[Saved entries]
◆ ◆ ◆ ◆ ◆

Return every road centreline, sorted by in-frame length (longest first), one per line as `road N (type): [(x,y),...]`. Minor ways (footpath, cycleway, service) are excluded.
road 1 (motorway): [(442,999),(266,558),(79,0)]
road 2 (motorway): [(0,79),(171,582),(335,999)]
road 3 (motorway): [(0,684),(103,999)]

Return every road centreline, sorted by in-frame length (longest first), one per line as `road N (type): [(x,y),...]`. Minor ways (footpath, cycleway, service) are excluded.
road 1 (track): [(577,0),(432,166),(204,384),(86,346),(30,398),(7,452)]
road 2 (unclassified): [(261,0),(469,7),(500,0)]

◆ ◆ ◆ ◆ ◆

#### Work instruction
Please restate each record exactly as it reads.

#### Answer box
Return every road centreline, sorted by in-frame length (longest first), one per line as `road N (type): [(x,y),...]`. Minor ways (footpath, cycleway, service) are excluded.
road 1 (motorway): [(442,999),(266,558),(79,0)]
road 2 (motorway): [(0,79),(171,582),(335,999)]
road 3 (motorway): [(0,684),(103,999)]

Return every road centreline, sorted by in-frame length (longest first), one per line as `road N (type): [(x,y),...]`. Minor ways (footpath, cycleway, service) are excluded.
road 1 (track): [(577,0),(432,166),(204,384),(86,346),(30,398),(7,452)]
road 2 (unclassified): [(261,0),(469,7),(500,0)]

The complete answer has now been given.